Start of RECORDS TO PROCESS
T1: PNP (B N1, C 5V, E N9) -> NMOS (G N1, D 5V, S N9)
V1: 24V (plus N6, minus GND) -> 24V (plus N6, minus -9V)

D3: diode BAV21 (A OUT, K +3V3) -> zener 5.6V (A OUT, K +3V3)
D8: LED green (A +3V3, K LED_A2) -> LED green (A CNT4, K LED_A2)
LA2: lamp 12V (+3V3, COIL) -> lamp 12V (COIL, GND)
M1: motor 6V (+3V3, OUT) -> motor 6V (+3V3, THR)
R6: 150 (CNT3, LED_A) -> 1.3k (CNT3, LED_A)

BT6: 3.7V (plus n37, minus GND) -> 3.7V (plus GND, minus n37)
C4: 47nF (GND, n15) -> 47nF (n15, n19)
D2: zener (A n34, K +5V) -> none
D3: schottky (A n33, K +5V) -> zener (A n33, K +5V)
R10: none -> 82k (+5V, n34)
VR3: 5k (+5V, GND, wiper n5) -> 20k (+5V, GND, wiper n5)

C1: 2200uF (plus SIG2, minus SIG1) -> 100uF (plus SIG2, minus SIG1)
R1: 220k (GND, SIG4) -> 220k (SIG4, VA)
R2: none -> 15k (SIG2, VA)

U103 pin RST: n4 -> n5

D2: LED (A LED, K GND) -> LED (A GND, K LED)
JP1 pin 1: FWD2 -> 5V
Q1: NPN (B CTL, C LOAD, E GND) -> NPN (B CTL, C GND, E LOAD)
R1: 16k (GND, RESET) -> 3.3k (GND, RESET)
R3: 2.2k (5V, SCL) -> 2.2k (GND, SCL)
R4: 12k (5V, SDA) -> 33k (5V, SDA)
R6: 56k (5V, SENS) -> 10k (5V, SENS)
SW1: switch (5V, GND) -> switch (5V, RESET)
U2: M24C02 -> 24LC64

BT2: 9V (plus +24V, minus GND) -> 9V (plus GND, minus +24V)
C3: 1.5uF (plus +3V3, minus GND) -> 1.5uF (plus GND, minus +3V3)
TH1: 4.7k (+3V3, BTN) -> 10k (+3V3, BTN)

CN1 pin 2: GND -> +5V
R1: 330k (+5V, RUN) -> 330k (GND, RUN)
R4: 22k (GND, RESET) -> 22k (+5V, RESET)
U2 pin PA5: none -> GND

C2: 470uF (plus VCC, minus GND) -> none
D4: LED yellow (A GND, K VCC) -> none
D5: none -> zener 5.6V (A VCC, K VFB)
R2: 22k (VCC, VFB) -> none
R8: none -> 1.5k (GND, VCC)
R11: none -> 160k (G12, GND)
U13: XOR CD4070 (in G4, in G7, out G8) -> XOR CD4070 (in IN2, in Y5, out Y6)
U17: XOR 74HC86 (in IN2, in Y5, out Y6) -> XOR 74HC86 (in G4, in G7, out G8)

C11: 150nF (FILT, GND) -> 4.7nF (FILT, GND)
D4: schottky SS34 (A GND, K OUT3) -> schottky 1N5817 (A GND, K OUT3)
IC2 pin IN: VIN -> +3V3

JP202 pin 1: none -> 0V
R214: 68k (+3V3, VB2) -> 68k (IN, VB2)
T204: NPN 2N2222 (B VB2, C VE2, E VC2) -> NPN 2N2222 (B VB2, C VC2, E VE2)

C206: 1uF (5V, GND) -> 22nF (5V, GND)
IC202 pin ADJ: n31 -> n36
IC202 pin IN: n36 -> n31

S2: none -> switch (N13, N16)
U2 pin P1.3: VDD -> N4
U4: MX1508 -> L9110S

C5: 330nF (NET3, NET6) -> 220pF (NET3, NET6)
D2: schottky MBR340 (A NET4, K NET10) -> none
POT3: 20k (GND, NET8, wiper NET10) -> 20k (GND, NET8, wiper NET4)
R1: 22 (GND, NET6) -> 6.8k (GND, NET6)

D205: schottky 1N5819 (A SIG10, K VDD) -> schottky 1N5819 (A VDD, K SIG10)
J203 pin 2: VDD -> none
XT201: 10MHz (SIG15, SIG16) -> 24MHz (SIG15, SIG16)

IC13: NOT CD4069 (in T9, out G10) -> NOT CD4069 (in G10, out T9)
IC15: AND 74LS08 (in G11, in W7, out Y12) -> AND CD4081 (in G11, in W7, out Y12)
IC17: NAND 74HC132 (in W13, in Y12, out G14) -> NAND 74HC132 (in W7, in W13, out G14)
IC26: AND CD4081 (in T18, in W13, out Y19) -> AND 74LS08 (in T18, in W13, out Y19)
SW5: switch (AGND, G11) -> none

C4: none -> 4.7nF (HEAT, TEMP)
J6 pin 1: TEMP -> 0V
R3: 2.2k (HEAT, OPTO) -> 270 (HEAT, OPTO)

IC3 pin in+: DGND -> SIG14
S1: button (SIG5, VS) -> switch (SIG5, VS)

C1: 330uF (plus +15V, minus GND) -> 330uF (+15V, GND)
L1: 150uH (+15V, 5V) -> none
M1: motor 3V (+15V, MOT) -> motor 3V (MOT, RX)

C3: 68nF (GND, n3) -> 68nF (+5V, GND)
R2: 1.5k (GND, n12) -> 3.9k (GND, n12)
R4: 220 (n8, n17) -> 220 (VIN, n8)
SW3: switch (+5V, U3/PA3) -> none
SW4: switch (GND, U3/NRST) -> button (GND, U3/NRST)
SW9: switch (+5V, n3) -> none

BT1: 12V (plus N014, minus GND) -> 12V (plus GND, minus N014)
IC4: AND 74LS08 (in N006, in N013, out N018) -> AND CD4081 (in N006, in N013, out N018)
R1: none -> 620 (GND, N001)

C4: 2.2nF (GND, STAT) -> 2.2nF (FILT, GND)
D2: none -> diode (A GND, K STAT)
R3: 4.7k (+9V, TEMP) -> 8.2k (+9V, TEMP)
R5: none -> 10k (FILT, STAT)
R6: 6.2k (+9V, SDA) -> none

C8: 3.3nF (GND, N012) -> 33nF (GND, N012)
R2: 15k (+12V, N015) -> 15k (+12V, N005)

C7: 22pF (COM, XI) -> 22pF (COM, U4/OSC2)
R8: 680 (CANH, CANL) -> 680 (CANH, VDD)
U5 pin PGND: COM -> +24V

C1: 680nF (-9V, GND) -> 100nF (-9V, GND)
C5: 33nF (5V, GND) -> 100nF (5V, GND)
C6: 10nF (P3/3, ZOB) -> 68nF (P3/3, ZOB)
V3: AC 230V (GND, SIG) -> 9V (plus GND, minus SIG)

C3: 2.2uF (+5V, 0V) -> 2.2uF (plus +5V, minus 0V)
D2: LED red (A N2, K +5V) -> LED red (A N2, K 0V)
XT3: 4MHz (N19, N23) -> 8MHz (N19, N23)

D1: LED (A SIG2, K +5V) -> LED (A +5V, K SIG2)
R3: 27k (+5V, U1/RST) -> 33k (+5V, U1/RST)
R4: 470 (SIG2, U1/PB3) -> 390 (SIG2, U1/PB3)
End of RECORDS TO PROCESS
ASSIGNED TASK | Beginning at the first line of the records, give again each line exactly as written, ending with the line that contains "U103 pin RST: n4 -> n5".

ANSWER TO THIS PROBLEM |
T1: PNP (B N1, C 5V, E N9) -> NMOS (G N1, D 5V, S N9)
V1: 24V (plus N6, minus GND) -> 24V (plus N6, minus -9V)

D3: diode BAV21 (A OUT, K +3V3) -> zener 5.6V (A OUT, K +3V3)
D8: LED green (A +3V3, K LED_A2) -> LED green (A CNT4, K LED_A2)
LA2: lamp 12V (+3V3, COIL) -> lamp 12V (COIL, GND)
M1: motor 6V (+3V3, OUT) -> motor 6V (+3V3, THR)
R6: 150 (CNT3, LED_A) -> 1.3k (CNT3, LED_A)

BT6: 3.7V (plus n37, minus GND) -> 3.7V (plus GND, minus n37)
C4: 47nF (GND, n15) -> 47nF (n15, n19)
D2: zener (A n34, K +5V) -> none
D3: schottky (A n33, K +5V) -> zener (A n33, K +5V)
R10: none -> 82k (+5V, n34)
VR3: 5k (+5V, GND, wiper n5) -> 20k (+5V, GND, wiper n5)

C1: 2200uF (plus SIG2, minus SIG1) -> 100uF (plus SIG2, minus SIG1)
R1: 220k (GND, SIG4) -> 220k (SIG4, VA)
R2: none -> 15k (SIG2, VA)

U103 pin RST: n4 -> n5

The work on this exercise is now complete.